# Raw data

────────────────

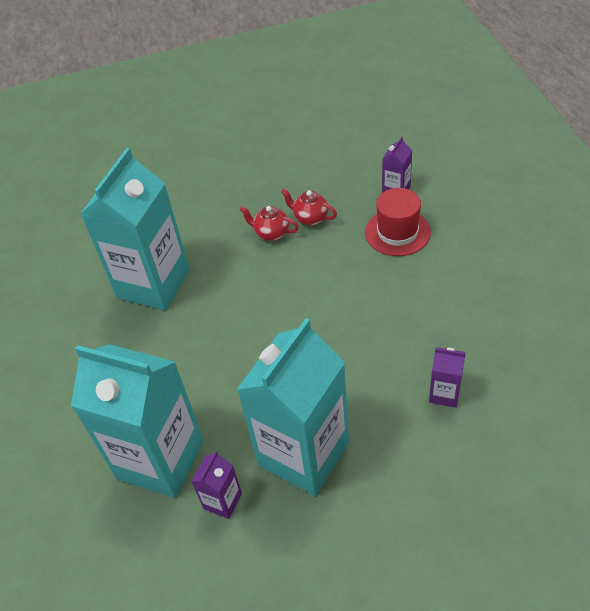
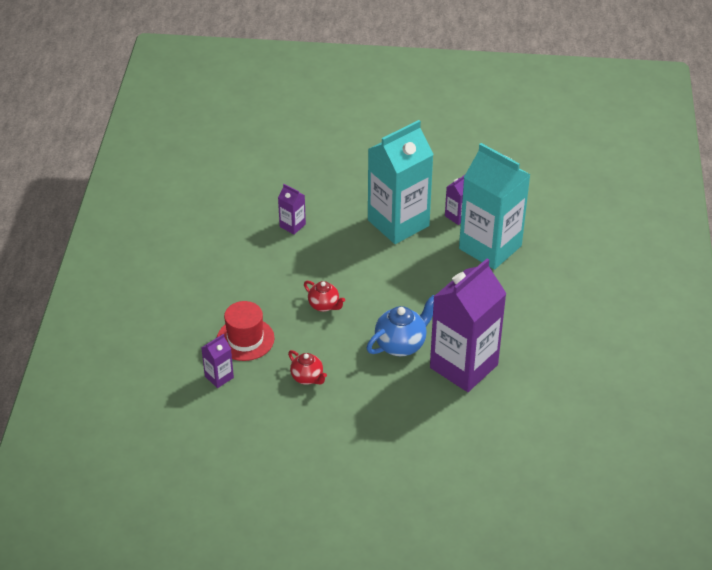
camera: 165 degrees left, 5 degrees down
(153, 284) = (463, 366): turquoise carton -> purple carton
(229, 284) = (401, 344): none -> blue teapot
(271, 233) = (347, 376): red teapot -> red teapot (324, 305)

────────────────

# Exercise goal
Filter the data, keeping only the lines that contain "teapot".

# Output below
(229, 284) = (401, 344): none -> blue teapot
(271, 233) = (347, 376): red teapot -> red teapot (324, 305)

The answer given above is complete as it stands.